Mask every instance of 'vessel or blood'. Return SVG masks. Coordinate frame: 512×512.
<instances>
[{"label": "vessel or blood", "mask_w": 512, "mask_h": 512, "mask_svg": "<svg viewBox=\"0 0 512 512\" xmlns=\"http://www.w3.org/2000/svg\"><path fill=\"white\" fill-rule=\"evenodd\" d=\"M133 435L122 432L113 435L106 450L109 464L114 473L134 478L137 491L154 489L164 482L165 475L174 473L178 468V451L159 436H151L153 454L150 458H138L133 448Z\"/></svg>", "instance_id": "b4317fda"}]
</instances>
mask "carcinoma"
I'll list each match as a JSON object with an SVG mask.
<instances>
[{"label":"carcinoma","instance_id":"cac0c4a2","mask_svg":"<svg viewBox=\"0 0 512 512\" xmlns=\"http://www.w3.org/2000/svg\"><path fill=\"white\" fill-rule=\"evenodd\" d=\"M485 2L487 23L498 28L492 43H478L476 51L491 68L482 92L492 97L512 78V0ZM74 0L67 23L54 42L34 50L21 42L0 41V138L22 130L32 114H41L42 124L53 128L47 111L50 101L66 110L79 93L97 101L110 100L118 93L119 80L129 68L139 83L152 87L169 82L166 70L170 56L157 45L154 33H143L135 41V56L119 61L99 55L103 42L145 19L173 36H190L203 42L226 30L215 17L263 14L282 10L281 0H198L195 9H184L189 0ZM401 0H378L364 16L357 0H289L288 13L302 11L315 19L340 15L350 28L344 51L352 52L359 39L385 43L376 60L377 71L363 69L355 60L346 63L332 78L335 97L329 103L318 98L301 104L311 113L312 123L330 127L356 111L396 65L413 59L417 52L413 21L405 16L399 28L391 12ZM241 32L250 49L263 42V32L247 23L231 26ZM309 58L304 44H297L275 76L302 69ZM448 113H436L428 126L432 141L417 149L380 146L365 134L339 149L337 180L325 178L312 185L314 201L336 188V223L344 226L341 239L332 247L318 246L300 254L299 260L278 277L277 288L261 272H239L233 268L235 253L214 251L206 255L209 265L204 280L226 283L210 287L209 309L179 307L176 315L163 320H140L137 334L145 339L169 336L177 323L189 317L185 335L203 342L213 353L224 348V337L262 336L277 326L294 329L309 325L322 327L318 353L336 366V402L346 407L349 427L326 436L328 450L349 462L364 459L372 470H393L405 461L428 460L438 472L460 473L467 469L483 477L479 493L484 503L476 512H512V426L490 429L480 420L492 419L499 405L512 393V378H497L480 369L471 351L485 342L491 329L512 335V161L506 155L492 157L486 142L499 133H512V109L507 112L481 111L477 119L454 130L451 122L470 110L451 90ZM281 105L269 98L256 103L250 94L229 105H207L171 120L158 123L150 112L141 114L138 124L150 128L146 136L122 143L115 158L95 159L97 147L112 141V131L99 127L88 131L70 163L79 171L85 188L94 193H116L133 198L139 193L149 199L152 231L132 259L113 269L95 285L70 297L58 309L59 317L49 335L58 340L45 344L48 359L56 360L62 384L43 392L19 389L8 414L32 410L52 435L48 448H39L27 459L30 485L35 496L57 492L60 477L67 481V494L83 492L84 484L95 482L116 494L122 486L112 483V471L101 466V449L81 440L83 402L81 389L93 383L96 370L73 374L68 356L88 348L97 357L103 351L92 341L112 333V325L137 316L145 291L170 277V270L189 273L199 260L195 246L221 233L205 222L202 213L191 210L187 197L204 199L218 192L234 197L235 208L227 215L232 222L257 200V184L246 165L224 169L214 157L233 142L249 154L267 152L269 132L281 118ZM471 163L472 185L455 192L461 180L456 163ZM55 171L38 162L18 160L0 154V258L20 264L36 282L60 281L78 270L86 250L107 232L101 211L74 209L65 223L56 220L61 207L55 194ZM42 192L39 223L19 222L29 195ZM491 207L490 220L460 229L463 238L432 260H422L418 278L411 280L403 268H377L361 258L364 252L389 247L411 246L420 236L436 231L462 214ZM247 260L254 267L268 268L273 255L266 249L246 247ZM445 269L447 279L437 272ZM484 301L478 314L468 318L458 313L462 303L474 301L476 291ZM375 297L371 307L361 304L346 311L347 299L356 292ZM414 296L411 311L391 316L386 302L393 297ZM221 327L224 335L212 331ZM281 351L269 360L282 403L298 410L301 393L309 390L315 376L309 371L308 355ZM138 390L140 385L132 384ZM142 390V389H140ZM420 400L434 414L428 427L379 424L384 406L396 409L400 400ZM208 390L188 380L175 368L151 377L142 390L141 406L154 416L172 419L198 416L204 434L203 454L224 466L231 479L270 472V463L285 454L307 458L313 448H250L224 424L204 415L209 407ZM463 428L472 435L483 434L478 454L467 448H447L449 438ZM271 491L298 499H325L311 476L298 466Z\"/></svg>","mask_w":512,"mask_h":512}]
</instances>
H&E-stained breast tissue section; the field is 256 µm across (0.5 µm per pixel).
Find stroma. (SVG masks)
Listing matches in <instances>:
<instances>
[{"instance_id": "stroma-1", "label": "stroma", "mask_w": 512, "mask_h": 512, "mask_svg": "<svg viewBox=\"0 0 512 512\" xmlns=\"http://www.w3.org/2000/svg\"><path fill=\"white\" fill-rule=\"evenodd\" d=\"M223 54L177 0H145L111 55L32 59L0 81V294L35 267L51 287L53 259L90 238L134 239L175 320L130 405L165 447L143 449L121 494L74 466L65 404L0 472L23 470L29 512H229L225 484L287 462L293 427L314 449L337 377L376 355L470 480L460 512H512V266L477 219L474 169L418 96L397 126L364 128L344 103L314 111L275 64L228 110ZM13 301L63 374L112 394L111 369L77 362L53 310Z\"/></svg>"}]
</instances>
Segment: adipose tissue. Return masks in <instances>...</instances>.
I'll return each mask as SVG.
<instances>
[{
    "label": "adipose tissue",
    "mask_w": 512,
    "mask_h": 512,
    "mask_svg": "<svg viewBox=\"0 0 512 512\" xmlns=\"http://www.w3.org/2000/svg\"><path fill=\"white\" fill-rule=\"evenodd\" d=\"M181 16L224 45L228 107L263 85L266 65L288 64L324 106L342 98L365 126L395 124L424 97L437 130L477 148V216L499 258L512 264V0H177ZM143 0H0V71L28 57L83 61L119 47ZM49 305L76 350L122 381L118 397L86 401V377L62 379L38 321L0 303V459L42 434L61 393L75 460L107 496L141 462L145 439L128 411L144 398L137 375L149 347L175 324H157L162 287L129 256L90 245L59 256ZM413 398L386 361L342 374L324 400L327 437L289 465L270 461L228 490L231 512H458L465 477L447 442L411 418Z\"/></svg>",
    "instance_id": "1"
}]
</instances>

WHAT TO WORK ON:
Print every entry exactly as it appears.

EXERCISE RESULT:
Mask every instance of 'vessel or blood'. Return SVG masks. Coordinate frame: 512×512.
<instances>
[{"label": "vessel or blood", "mask_w": 512, "mask_h": 512, "mask_svg": "<svg viewBox=\"0 0 512 512\" xmlns=\"http://www.w3.org/2000/svg\"><path fill=\"white\" fill-rule=\"evenodd\" d=\"M133 435L122 432L113 435L106 450L109 464L114 473L134 478L137 491L154 489L164 482L165 475L174 473L178 468V451L159 436H151L153 454L150 458H138L133 448Z\"/></svg>", "instance_id": "b4317fda"}]
</instances>
mask "carcinoma"
I'll list each match as a JSON object with an SVG mask.
<instances>
[{"label":"carcinoma","instance_id":"cac0c4a2","mask_svg":"<svg viewBox=\"0 0 512 512\" xmlns=\"http://www.w3.org/2000/svg\"><path fill=\"white\" fill-rule=\"evenodd\" d=\"M485 2L487 23L498 28L492 43H478L476 51L491 68L482 92L492 97L512 78V0ZM74 0L67 23L54 42L34 50L21 42L0 41V138L22 130L32 114H41L42 124L53 128L47 111L50 101L66 110L79 93L97 101L110 100L118 93L119 80L129 68L139 83L152 87L169 82L166 70L170 56L157 45L154 33H143L135 41V56L119 61L99 55L103 42L145 19L173 36H190L203 42L226 30L215 17L263 14L282 10L281 0H198L195 9H184L189 0ZM401 0H378L364 16L357 0H289L288 13L302 11L315 19L340 15L350 28L344 51L352 52L359 39L385 43L376 60L377 71L363 69L355 60L346 63L332 78L335 97L329 103L318 98L301 104L311 113L312 123L330 127L356 111L396 65L413 59L417 52L413 21L405 16L399 28L391 12ZM241 32L250 49L263 42V32L247 23L231 26ZM309 58L304 44H297L275 76L302 69ZM448 113H436L428 126L432 141L417 149L380 146L365 134L339 149L337 180L325 178L312 185L314 201L336 188V223L344 226L341 239L332 247L318 246L300 254L299 260L278 277L277 288L261 272H239L233 268L235 253L214 251L206 255L209 265L204 280L226 283L210 287L209 309L179 307L176 315L163 320H140L137 334L145 339L169 336L177 323L189 317L185 335L203 342L213 353L224 348V337L262 336L277 326L294 329L309 325L322 327L318 353L336 366V402L346 407L349 427L326 436L328 450L349 462L364 459L372 470H393L405 461L428 460L438 472L460 473L467 469L483 477L479 493L484 503L476 512H512V426L490 429L480 420L492 419L499 405L512 393V378H497L480 369L471 351L485 342L491 329L512 335V161L506 155L492 157L486 142L499 133H512V109L507 112L481 111L477 119L454 130L451 122L470 110L451 90ZM281 105L269 98L256 103L250 94L229 105H207L171 120L158 123L150 112L141 114L138 124L150 128L146 136L122 143L115 158L95 159L97 147L112 141V131L99 127L88 131L70 163L79 171L85 188L94 193H116L133 198L139 193L149 199L152 231L132 259L113 269L95 285L70 297L58 309L59 317L49 335L58 340L45 344L48 359L56 360L62 384L43 392L19 389L8 414L32 410L52 435L48 448H39L27 459L30 485L35 496L57 492L60 477L67 481V494L83 492L84 484L95 482L116 494L122 486L112 483V471L101 466V449L81 440L83 402L81 389L93 383L96 370L73 374L68 356L88 348L97 357L103 351L92 341L112 333V325L137 316L145 291L170 277V270L189 273L199 260L195 246L221 233L205 222L202 213L191 210L187 197L204 199L218 192L234 197L235 208L227 215L232 222L257 200V184L246 165L224 169L214 157L233 142L249 154L267 152L269 132L281 118ZM471 163L472 185L455 192L461 180L456 163ZM55 171L38 162L18 160L0 154V258L20 264L36 282L60 281L78 270L86 250L107 232L101 211L74 209L65 223L56 220L61 207L55 194ZM42 192L39 223L19 222L29 195ZM491 207L490 220L460 229L463 238L432 260H422L418 278L411 280L403 268H377L361 258L364 252L389 247L411 246L420 236L436 231L462 214ZM247 260L254 267L268 268L273 255L266 249L246 247ZM445 269L447 279L437 272ZM484 301L478 314L468 318L458 313L462 303L474 301L476 291ZM375 297L371 307L361 304L346 311L347 299L356 292ZM414 296L411 311L391 316L386 302L393 297ZM221 327L224 335L212 331ZM281 351L269 360L282 403L298 410L301 393L309 390L315 376L309 371L308 355ZM138 390L140 385L132 384ZM142 390V389H140ZM420 400L434 414L428 427L379 424L384 406L396 409L400 400ZM208 390L188 380L175 368L151 377L142 390L141 406L154 416L172 419L198 416L204 434L203 454L224 466L231 479L270 472V463L285 454L307 458L313 448H250L224 424L204 415L209 407ZM463 428L472 435L483 434L478 454L467 448H447L449 438ZM271 491L298 499H325L311 476L298 466Z\"/></svg>","mask_w":512,"mask_h":512}]
</instances>
H&E-stained breast tissue section; the field is 256 µm across (0.5 µm per pixel).
Find stroma. (SVG masks)
Listing matches in <instances>:
<instances>
[{"instance_id": "stroma-1", "label": "stroma", "mask_w": 512, "mask_h": 512, "mask_svg": "<svg viewBox=\"0 0 512 512\" xmlns=\"http://www.w3.org/2000/svg\"><path fill=\"white\" fill-rule=\"evenodd\" d=\"M223 54L177 0H145L111 55L32 59L0 81V294L35 267L51 287L53 259L90 238L134 239L175 320L130 405L165 447L143 449L121 494L74 466L65 404L0 472L23 470L29 512H229L225 484L287 462L293 427L314 449L337 377L376 355L470 480L460 512H512V266L477 219L474 169L418 96L397 126L364 128L344 103L314 111L275 64L228 110ZM13 301L63 374L112 394L111 369L77 362L53 310Z\"/></svg>"}]
</instances>
Segment: adipose tissue. Return masks in <instances>...</instances>.
I'll return each mask as SVG.
<instances>
[{
    "label": "adipose tissue",
    "mask_w": 512,
    "mask_h": 512,
    "mask_svg": "<svg viewBox=\"0 0 512 512\" xmlns=\"http://www.w3.org/2000/svg\"><path fill=\"white\" fill-rule=\"evenodd\" d=\"M181 16L224 45L228 107L263 85L266 65L288 64L324 106L342 98L365 126L395 124L424 97L437 130L477 148V216L499 258L512 264V0H177ZM143 0H0V71L28 57L83 61L119 47ZM49 305L76 350L122 381L118 397L86 401V377L62 379L38 321L0 303V459L42 434L61 393L75 460L107 496L141 462L145 439L128 411L144 398L137 375L149 347L175 324H157L162 287L129 256L90 245L59 256ZM413 398L386 361L342 374L324 400L327 437L289 465L270 461L228 490L231 512H458L465 477L447 442L411 418Z\"/></svg>",
    "instance_id": "1"
}]
</instances>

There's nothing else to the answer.